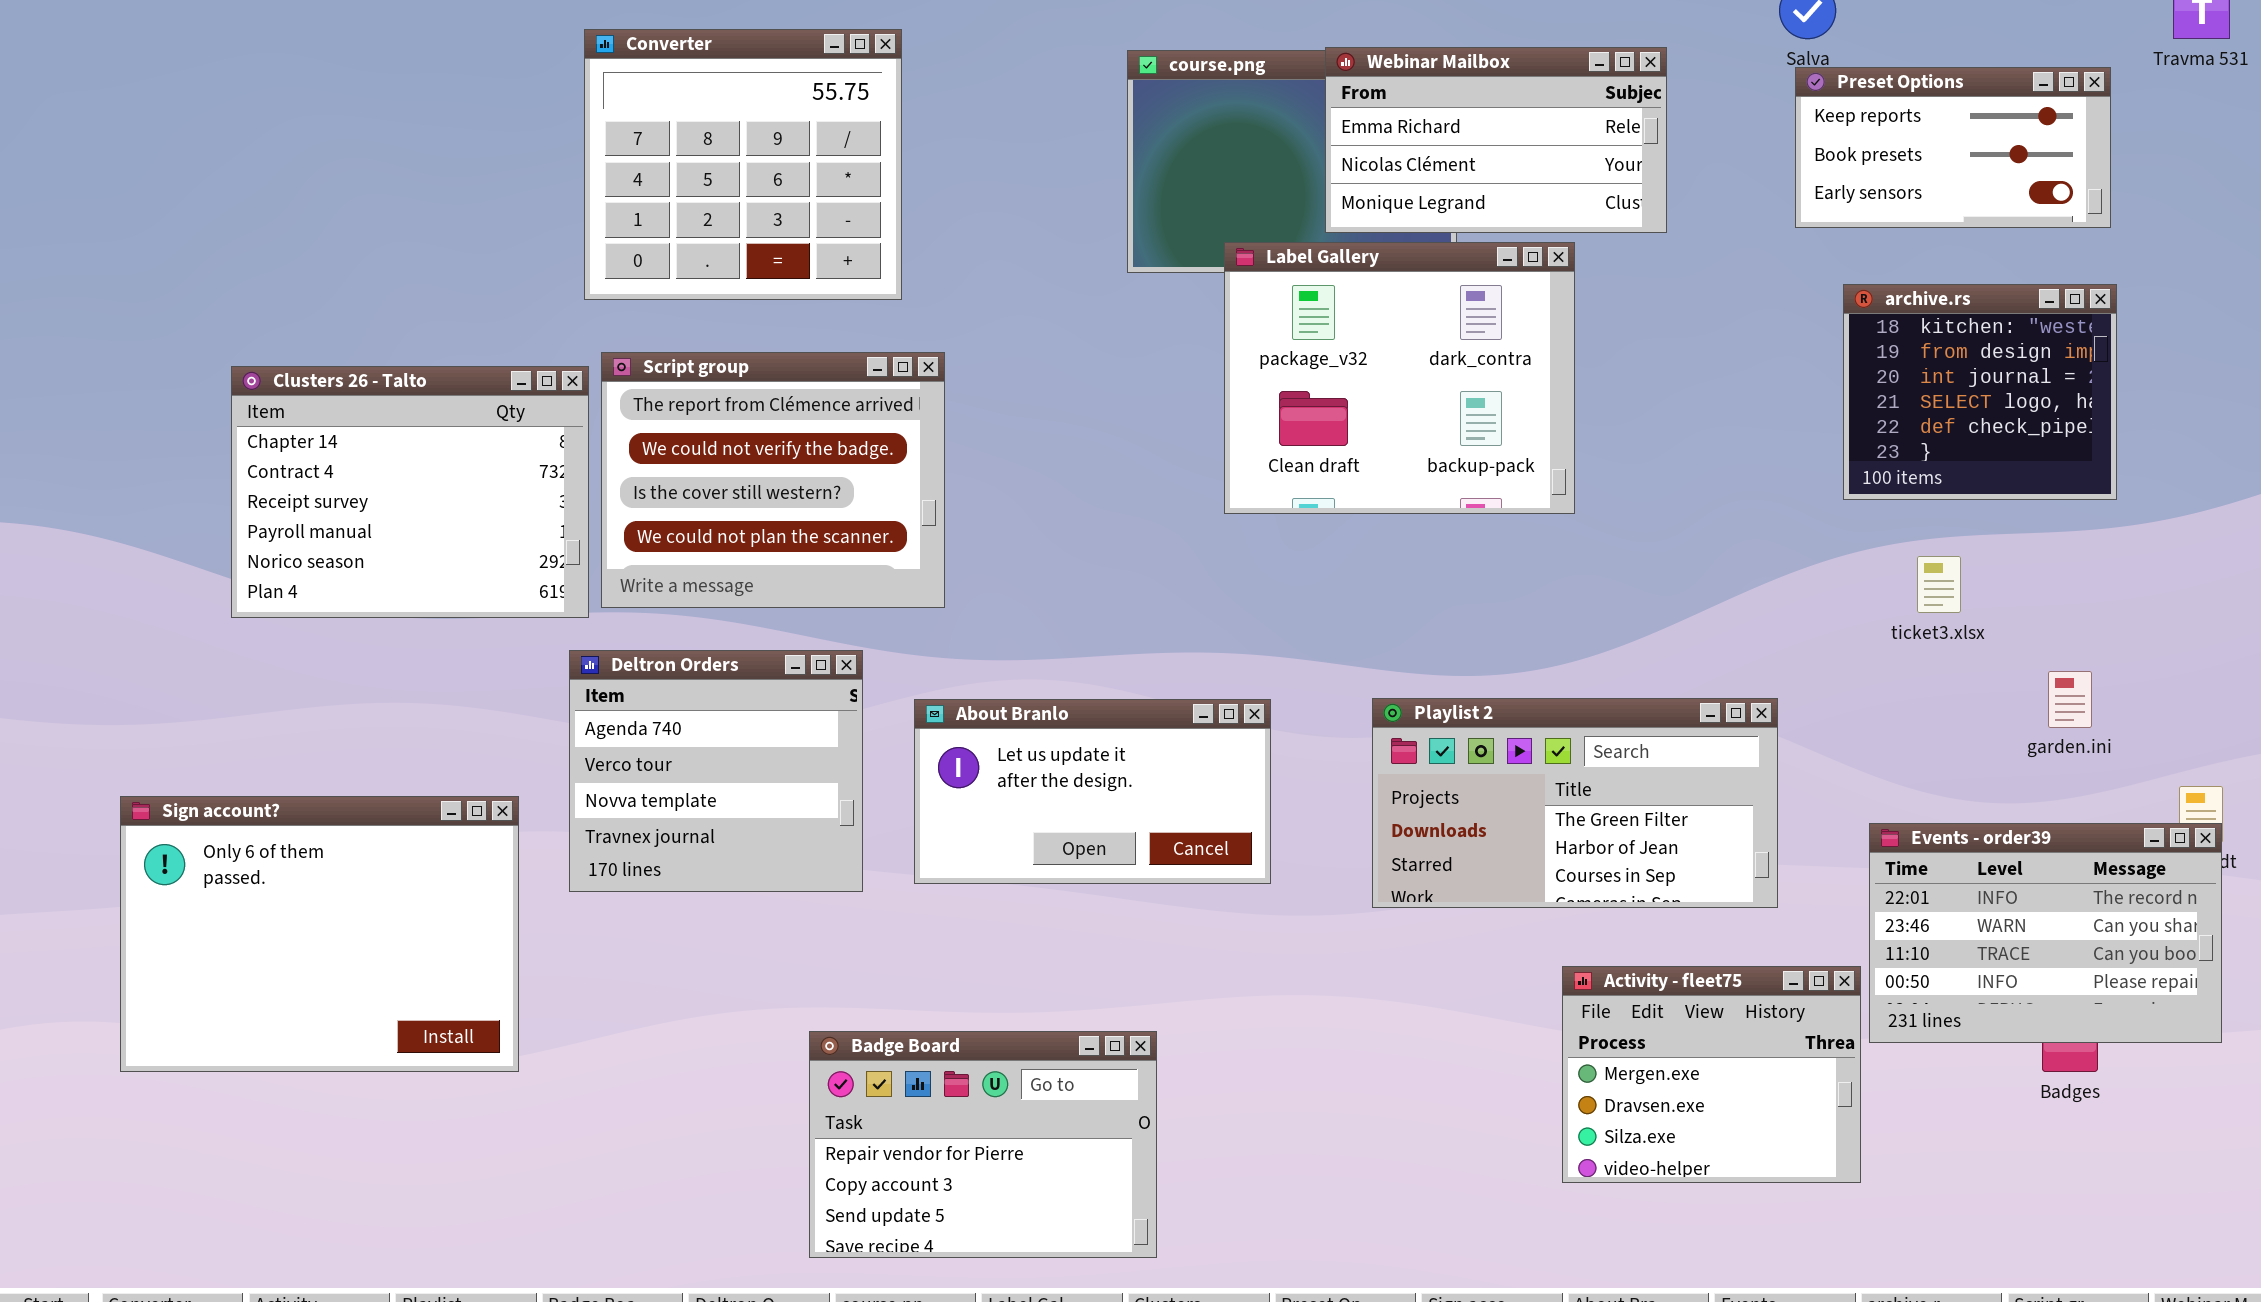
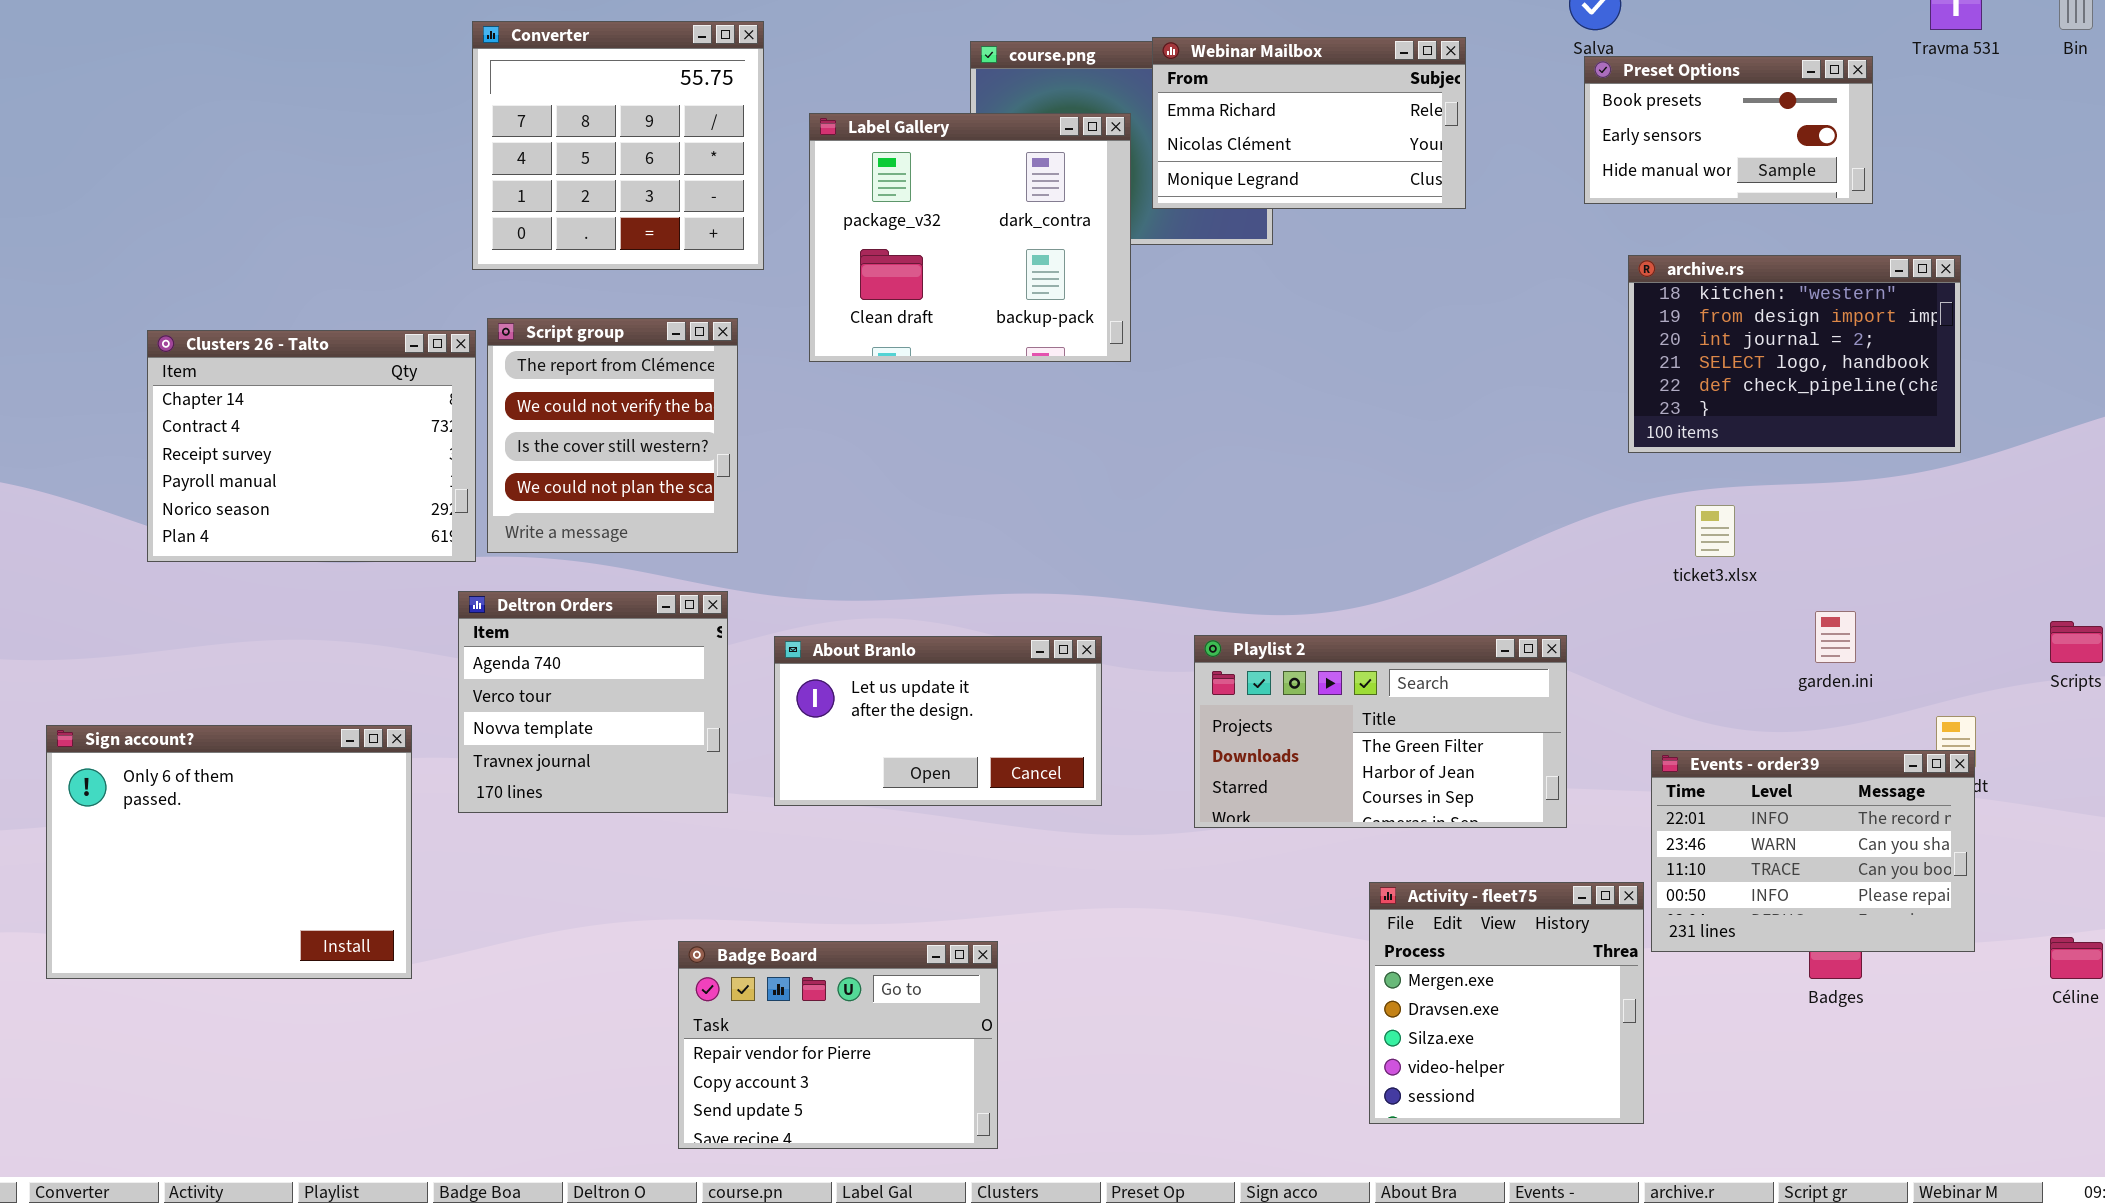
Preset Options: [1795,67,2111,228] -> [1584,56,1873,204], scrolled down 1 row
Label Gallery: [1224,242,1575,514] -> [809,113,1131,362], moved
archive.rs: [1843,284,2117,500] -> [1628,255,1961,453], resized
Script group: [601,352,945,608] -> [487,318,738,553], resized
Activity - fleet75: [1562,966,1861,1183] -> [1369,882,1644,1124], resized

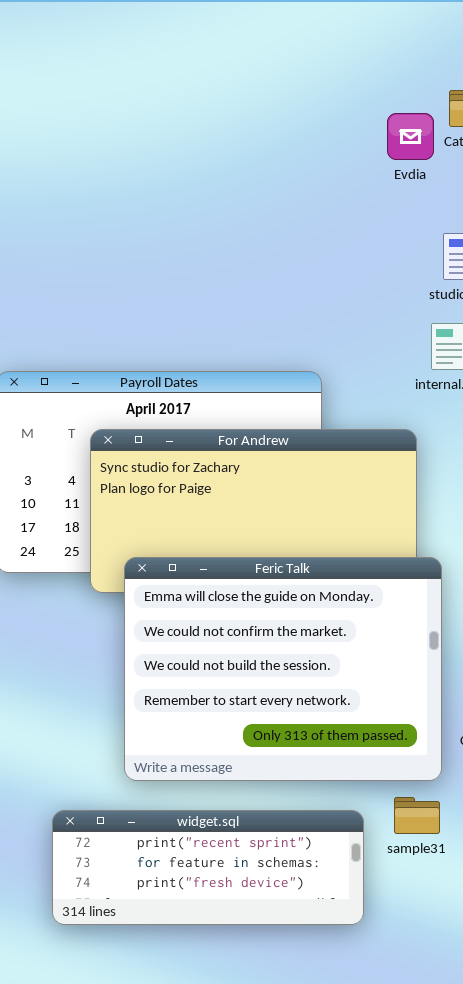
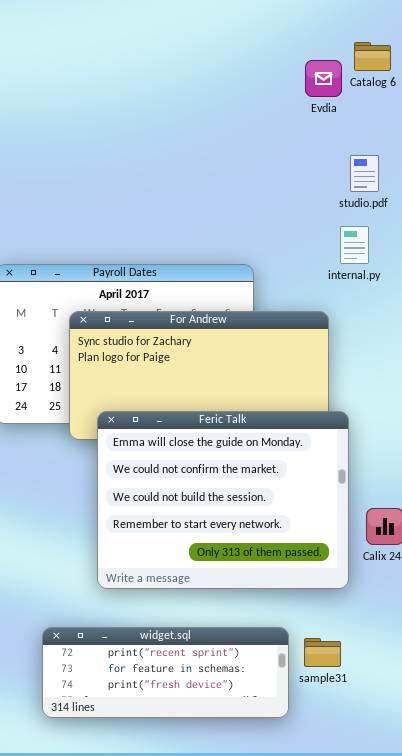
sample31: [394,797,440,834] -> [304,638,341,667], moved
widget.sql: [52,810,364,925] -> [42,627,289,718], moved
━━━━━━━━━━━━━━━━━━━━━━━━━━━━━━
What the task requires: Pictures in the listing above must be skipped; everything else should be copied exactly.

Answer space:
Preset Options: [1795,67,2111,228] -> [1584,56,1873,204], scrolled down 1 row
Label Gallery: [1224,242,1575,514] -> [809,113,1131,362], moved
archive.rs: [1843,284,2117,500] -> [1628,255,1961,453], resized
Script group: [601,352,945,608] -> [487,318,738,553], resized
Activity - fleet75: [1562,966,1861,1183] -> [1369,882,1644,1124], resized

sample31: [394,797,440,834] -> [304,638,341,667], moved
widget.sql: [52,810,364,925] -> [42,627,289,718], moved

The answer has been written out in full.